__RECORDED DATA__
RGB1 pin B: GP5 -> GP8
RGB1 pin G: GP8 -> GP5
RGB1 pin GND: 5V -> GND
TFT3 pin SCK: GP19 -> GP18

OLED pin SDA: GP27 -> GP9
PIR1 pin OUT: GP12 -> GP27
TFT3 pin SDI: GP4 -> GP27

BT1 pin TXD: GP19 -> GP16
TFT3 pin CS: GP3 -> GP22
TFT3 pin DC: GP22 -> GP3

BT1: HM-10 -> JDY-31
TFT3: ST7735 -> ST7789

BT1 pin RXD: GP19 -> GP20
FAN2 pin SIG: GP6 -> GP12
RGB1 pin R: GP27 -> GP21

* * *

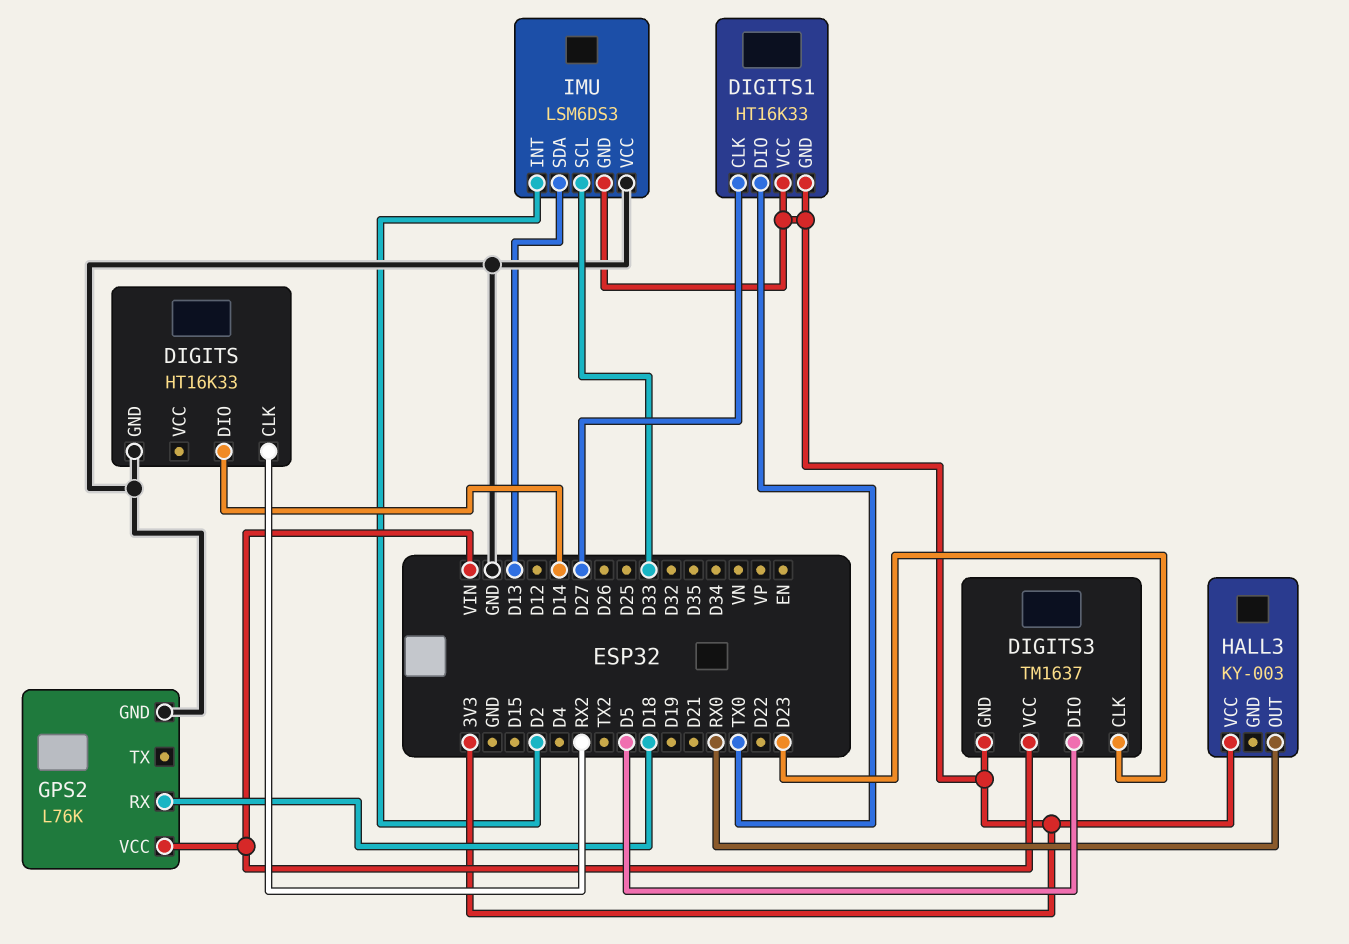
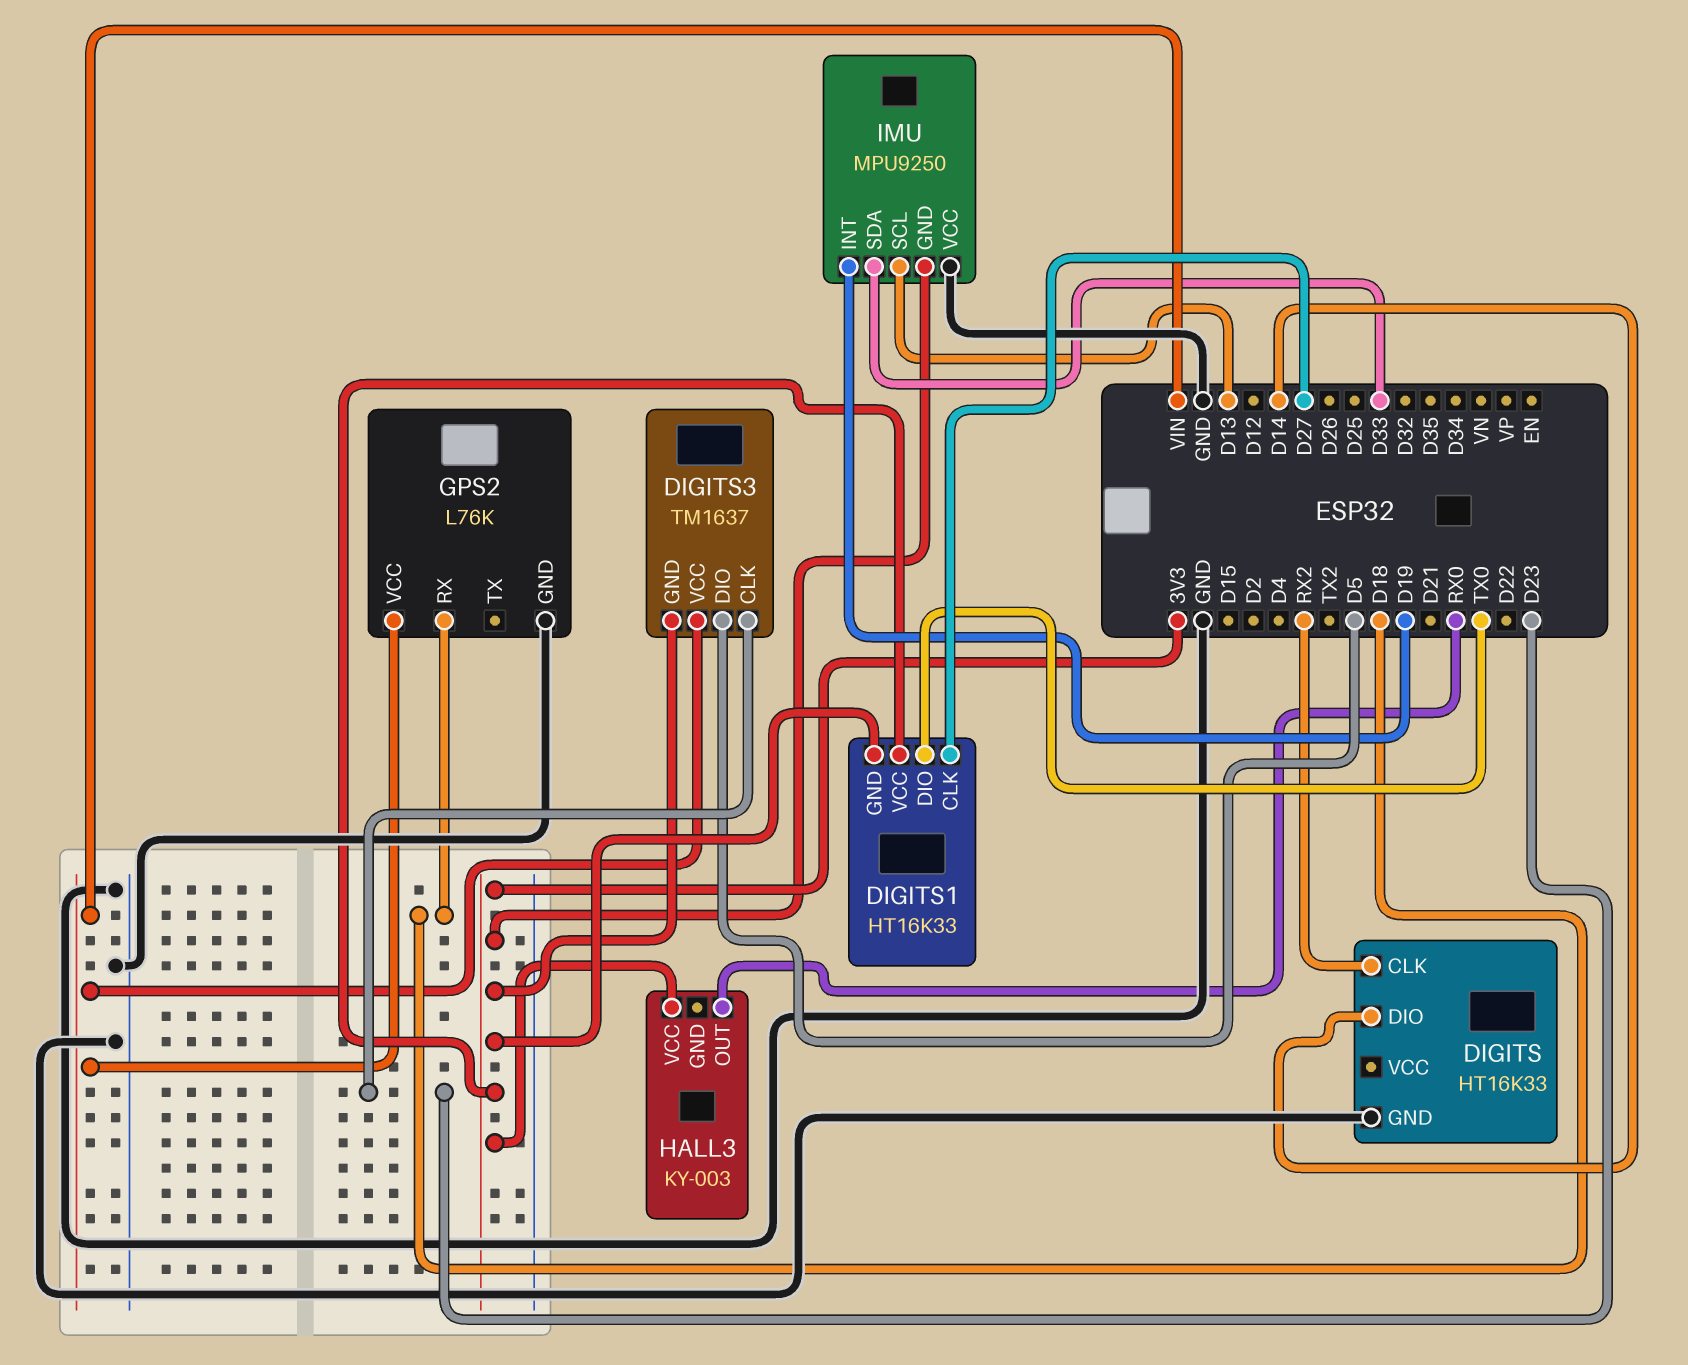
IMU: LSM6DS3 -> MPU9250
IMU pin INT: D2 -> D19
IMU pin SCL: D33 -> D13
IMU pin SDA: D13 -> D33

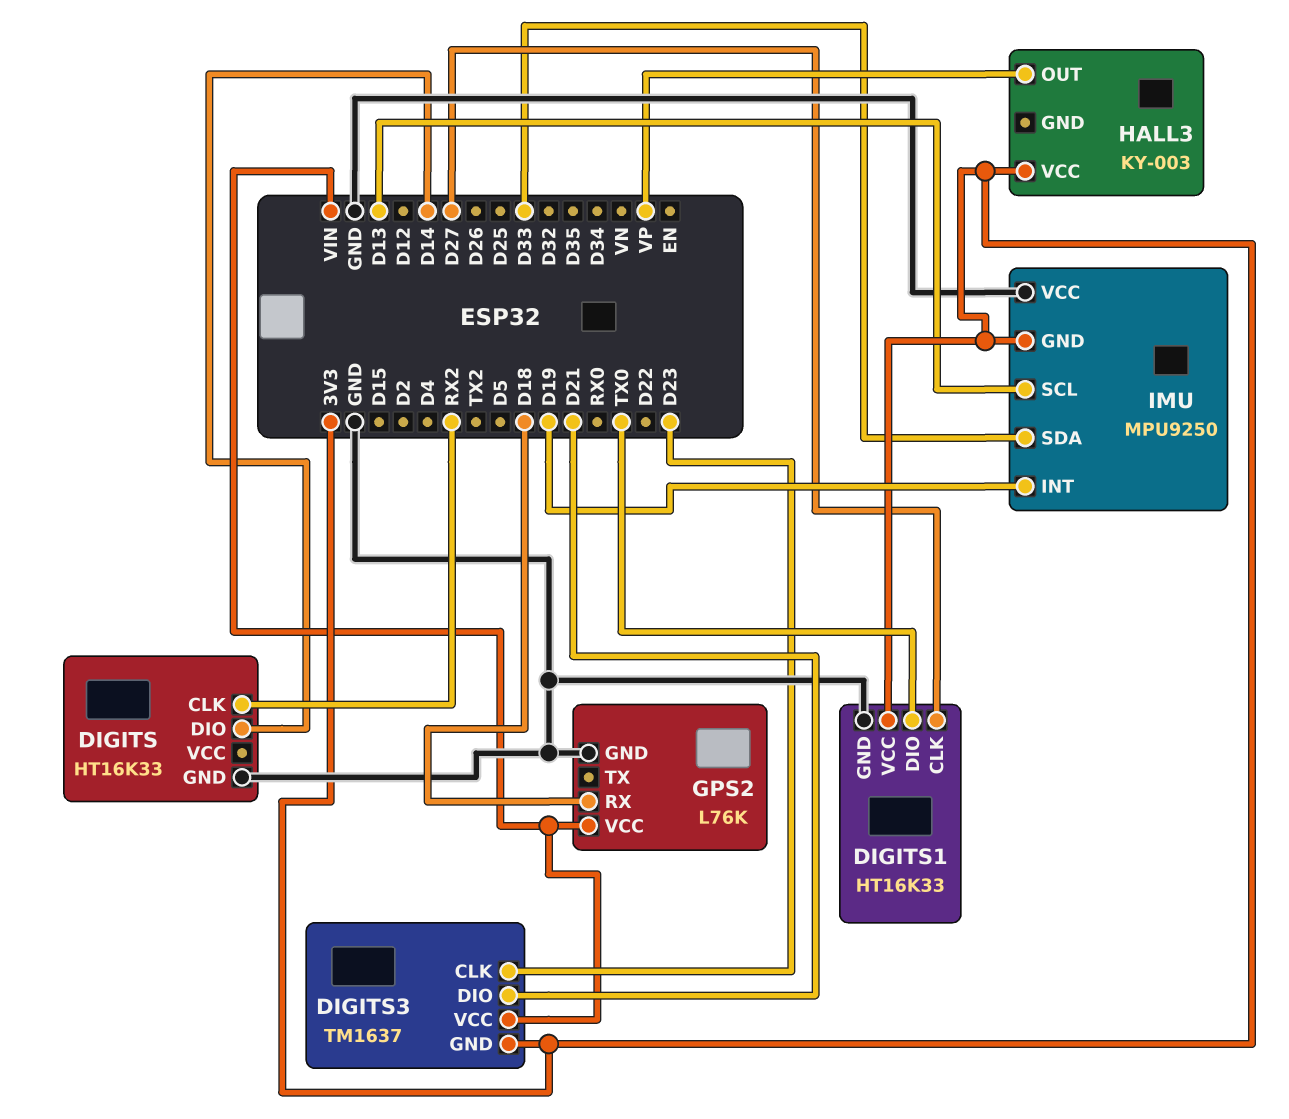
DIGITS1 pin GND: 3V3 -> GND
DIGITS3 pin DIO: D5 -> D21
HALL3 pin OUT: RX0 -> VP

__EXERCISE__
Reproduce, character for character, only the lines of the preceding data that start at the line with "DIGITS1 pin GND: 3V3 -> GND" and end at the line with "HALL3 pin OUT: RX0 -> VP", both included.

__RESPONSE__
DIGITS1 pin GND: 3V3 -> GND
DIGITS3 pin DIO: D5 -> D21
HALL3 pin OUT: RX0 -> VP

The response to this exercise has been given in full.